> _Exercise_
Transcribe the records verbatim, images excluded.

> _Saved entries_
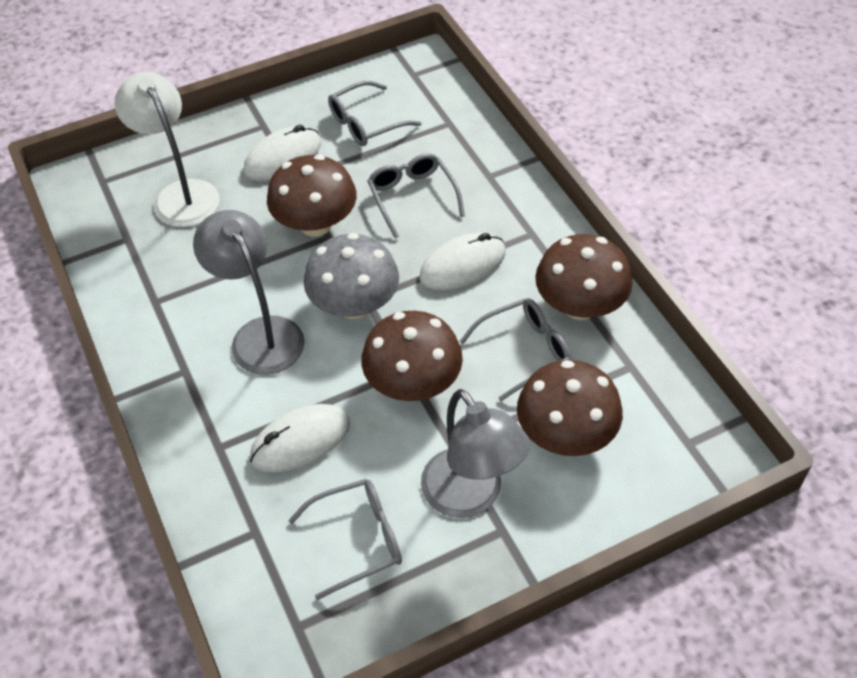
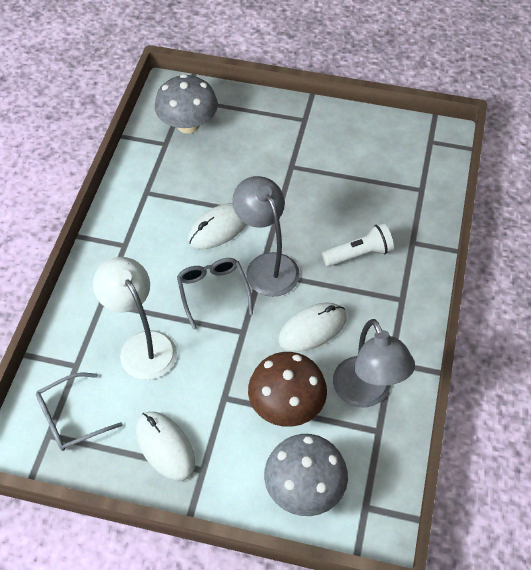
brown mushroom: 4 -> 1
grey glasses: 4 -> 2
grey mushroom: 1 -> 2
white flashlight: 0 -> 1

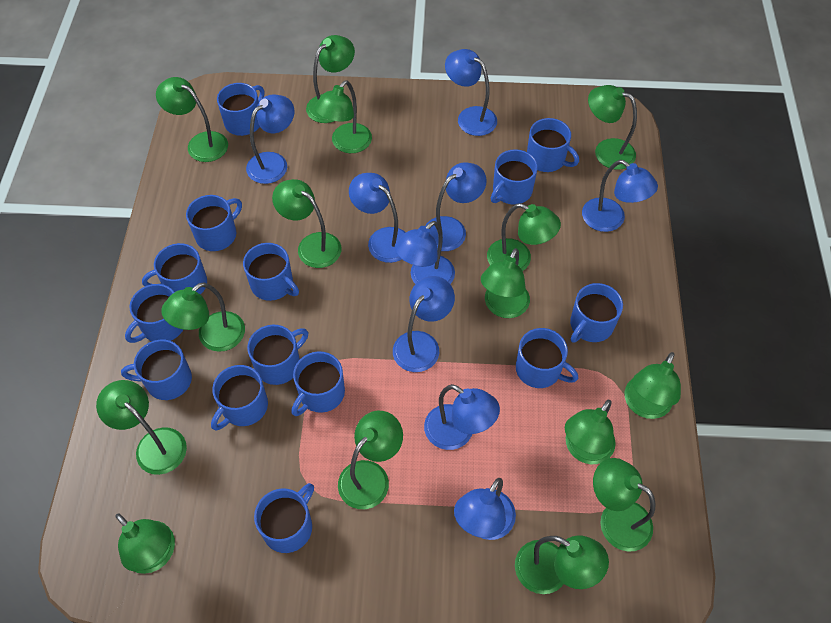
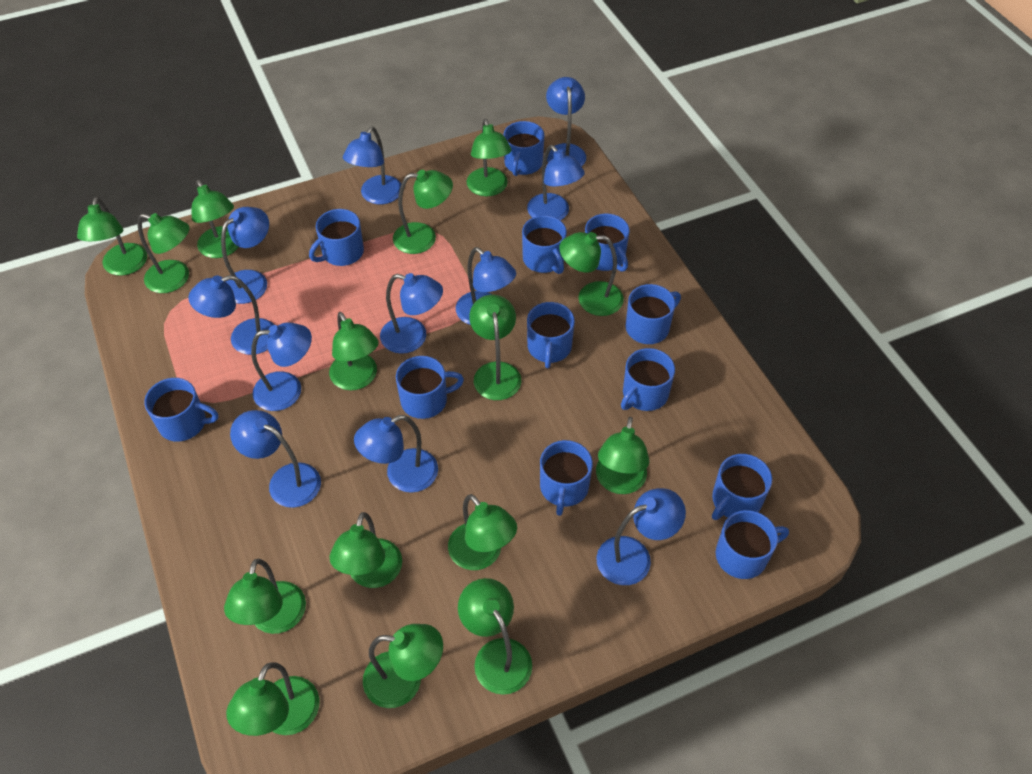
blue lamp: 9 -> 11
blue mug: 14 -> 12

> _Response to the exercise_
brown mushroom: 4 -> 1
grey glasses: 4 -> 2
grey mushroom: 1 -> 2
white flashlight: 0 -> 1

blue lamp: 9 -> 11
blue mug: 14 -> 12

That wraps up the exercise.